**Work instructions:**
From top to bottom, retype the data exactly, passing over any picture.

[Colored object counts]
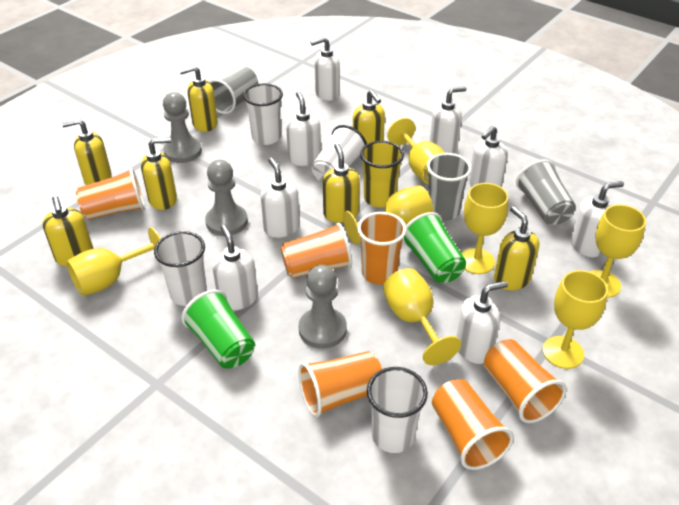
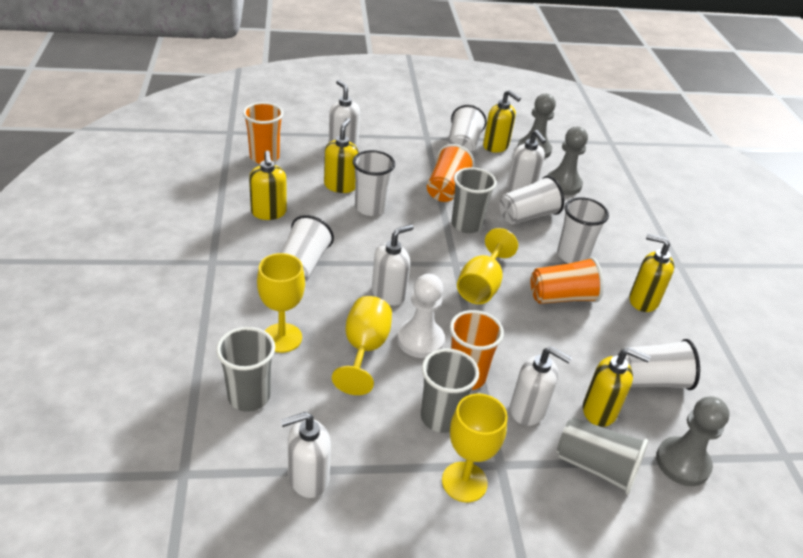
green cup: 2 -> 0
grey cup: 3 -> 4
orange cup: 6 -> 4
white cup: 4 -> 6
white pawn: 0 -> 1
white soap dispenser: 8 -> 5
yellow cup: 1 -> 0
yellow goblet: 7 -> 4
yellow soap dispenser: 7 -> 5

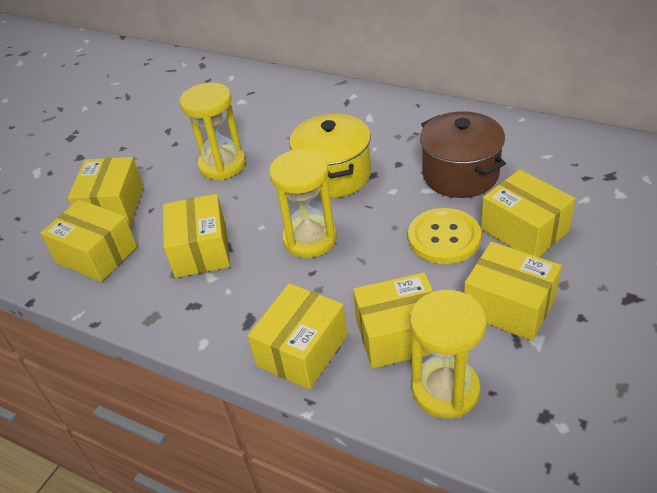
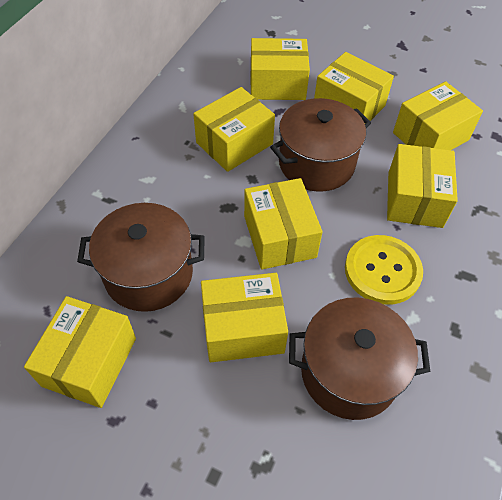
brown pot: 1 -> 3
yellow box: 7 -> 8
yellow hourglass: 3 -> 0
yellow pot: 1 -> 0

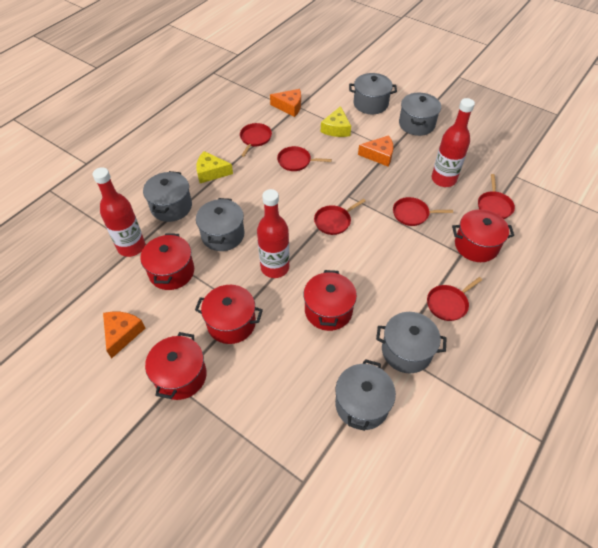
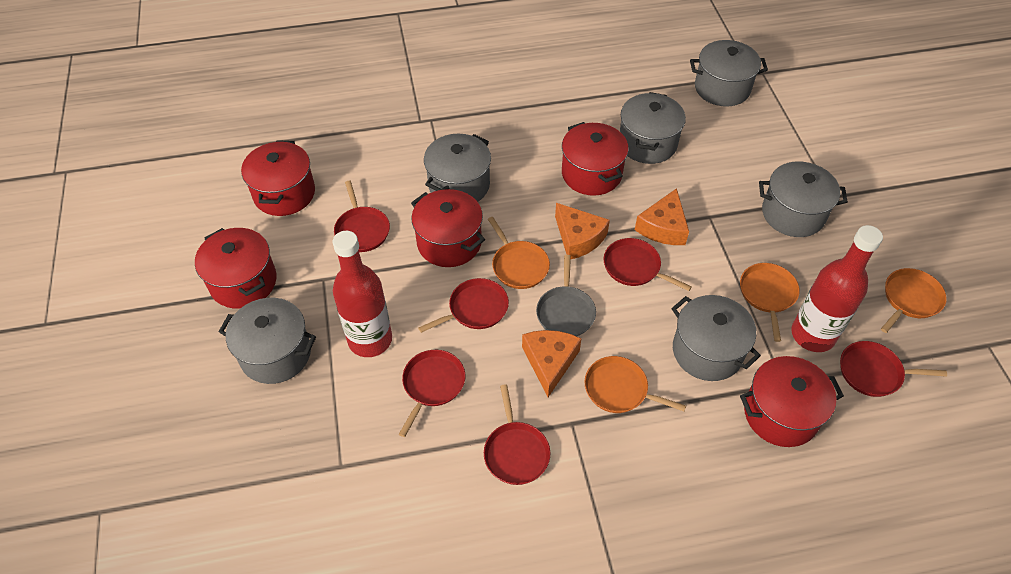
grey pan: 0 -> 1
orange pan: 0 -> 4
red bottle: 3 -> 2
yellow cheese: 2 -> 0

**Answer space:**
green cup: 2 -> 0
grey cup: 3 -> 4
orange cup: 6 -> 4
white cup: 4 -> 6
white pawn: 0 -> 1
white soap dispenser: 8 -> 5
yellow cup: 1 -> 0
yellow goblet: 7 -> 4
yellow soap dispenser: 7 -> 5

brown pot: 1 -> 3
yellow box: 7 -> 8
yellow hourglass: 3 -> 0
yellow pot: 1 -> 0

grey pan: 0 -> 1
orange pan: 0 -> 4
red bottle: 3 -> 2
yellow cheese: 2 -> 0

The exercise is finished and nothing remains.